▶ **Activity**
Anywhere the string "orange" shows up in the listing below, copy the line it is in.

▶ **Data for review**
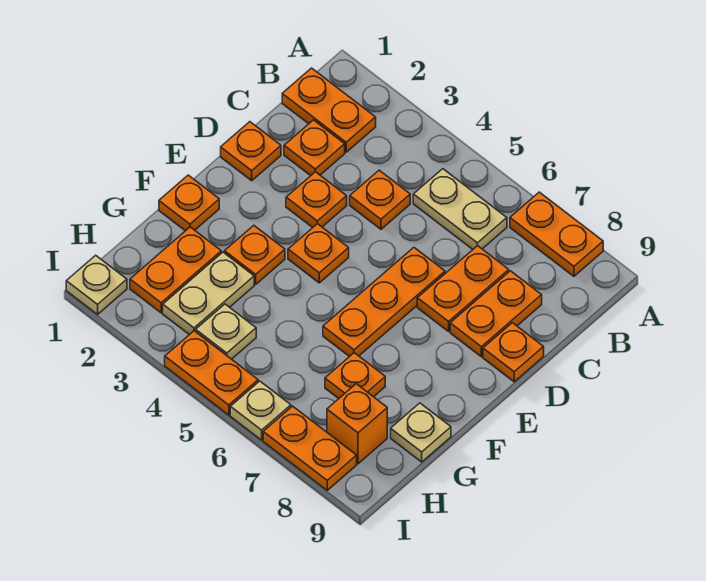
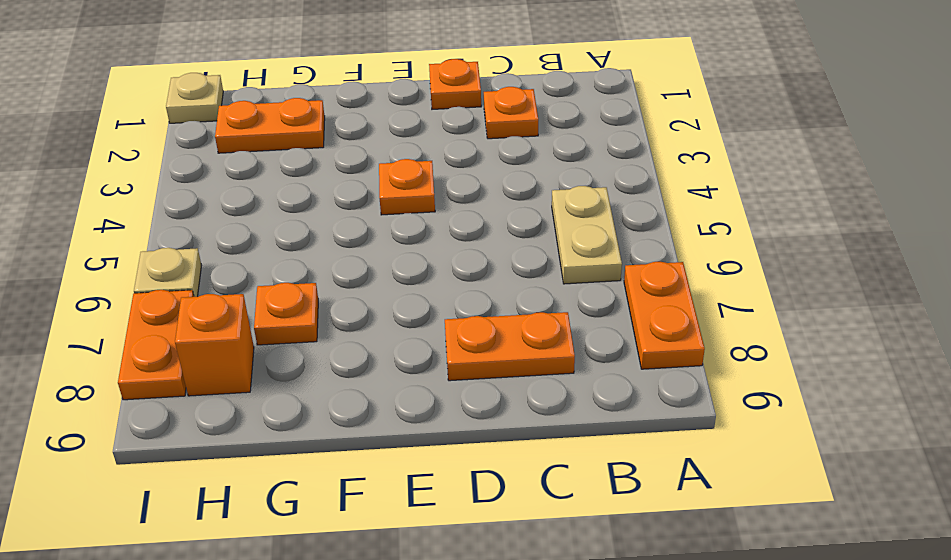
none -> orange 1x2 plate [282,68,376,152]
none -> orange 1x1 plate [350,170,410,229]
none -> orange 1x2 plate [417,246,509,331]

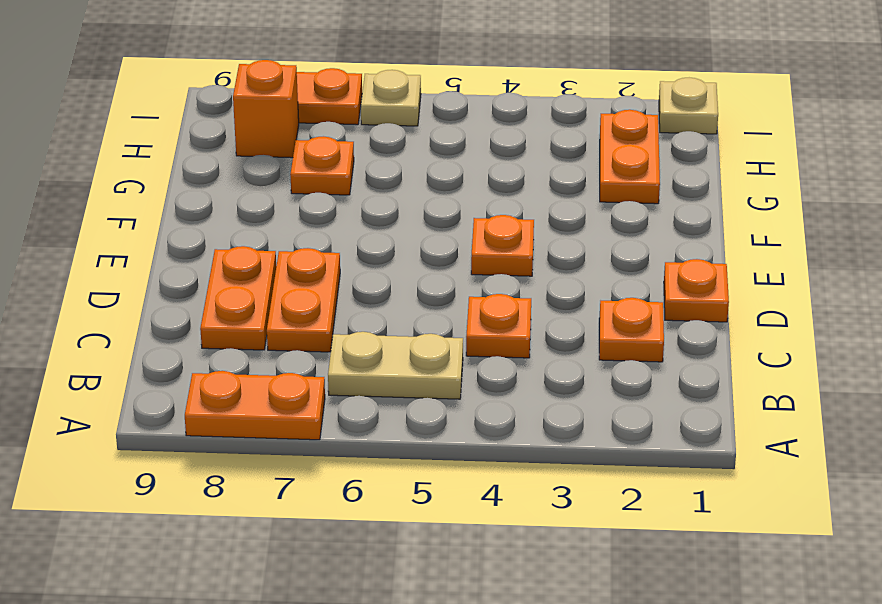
none -> orange 1x2 plate [282,68,376,152]
none -> orange 1x1 plate [286,172,347,228]
none -> orange 1x3 plate [323,248,445,357]

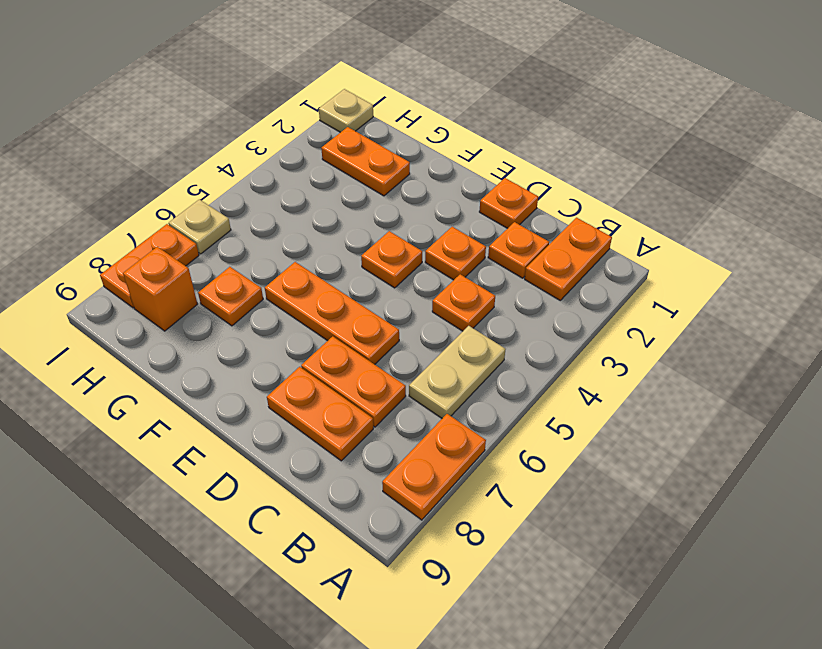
none -> orange 1x1 plate [483,323,544,382]
none -> orange 1x1 plate [159,175,219,231]
none -> orange 1x1 plate [224,226,285,284]

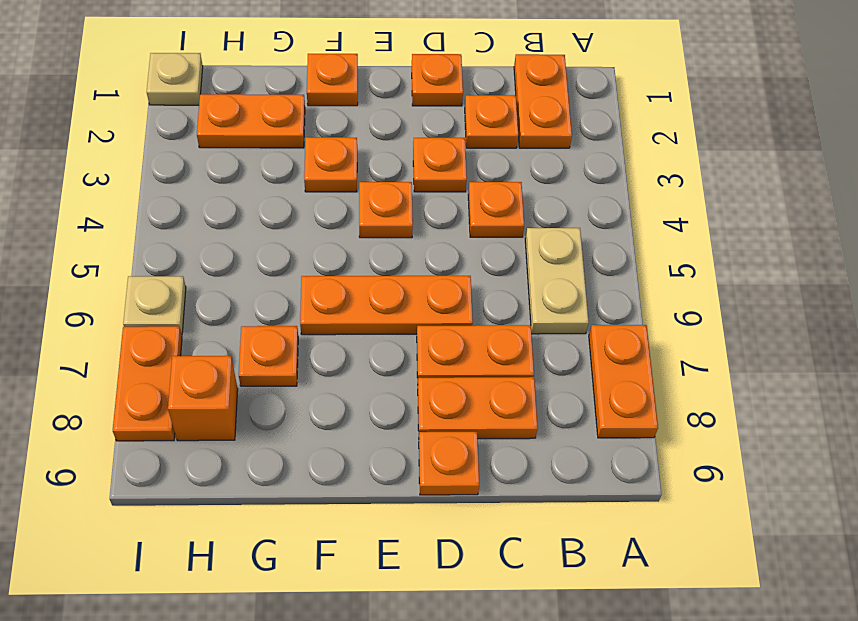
none -> tan 1x2 plate [163,252,254,335]
none -> tan 1x1 plate [391,403,451,462]
none -> tan 1x1 plate [196,304,256,359]

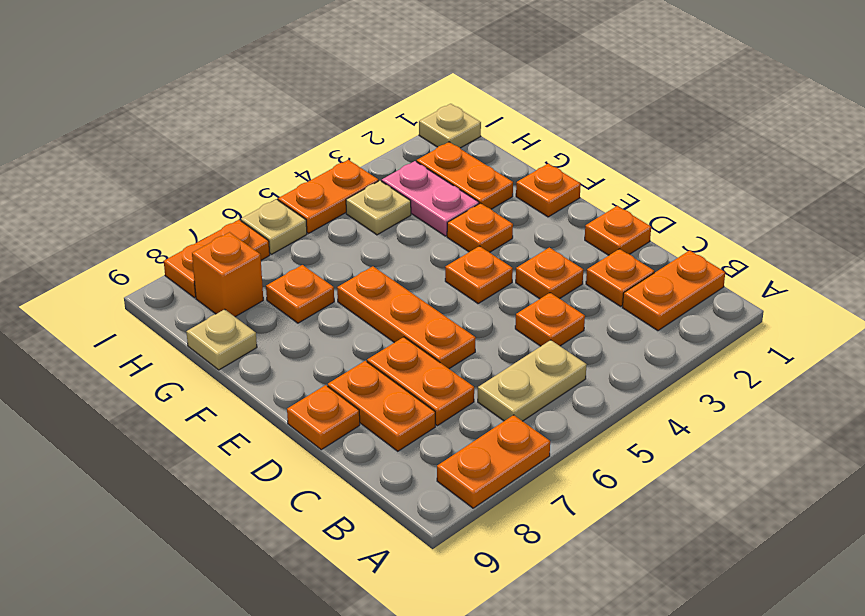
pink 1x2 plate [382,161,479,236] -> tan 1x2 plate [163,252,254,335]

▶ **Finished task**
none -> orange 1x2 plate [282,68,376,152]
none -> orange 1x1 plate [350,170,410,229]
none -> orange 1x2 plate [417,246,509,331]
none -> orange 1x2 plate [282,68,376,152]
none -> orange 1x1 plate [286,172,347,228]
none -> orange 1x3 plate [323,248,445,357]
none -> orange 1x1 plate [483,323,544,382]
none -> orange 1x1 plate [159,175,219,231]
none -> orange 1x1 plate [224,226,285,284]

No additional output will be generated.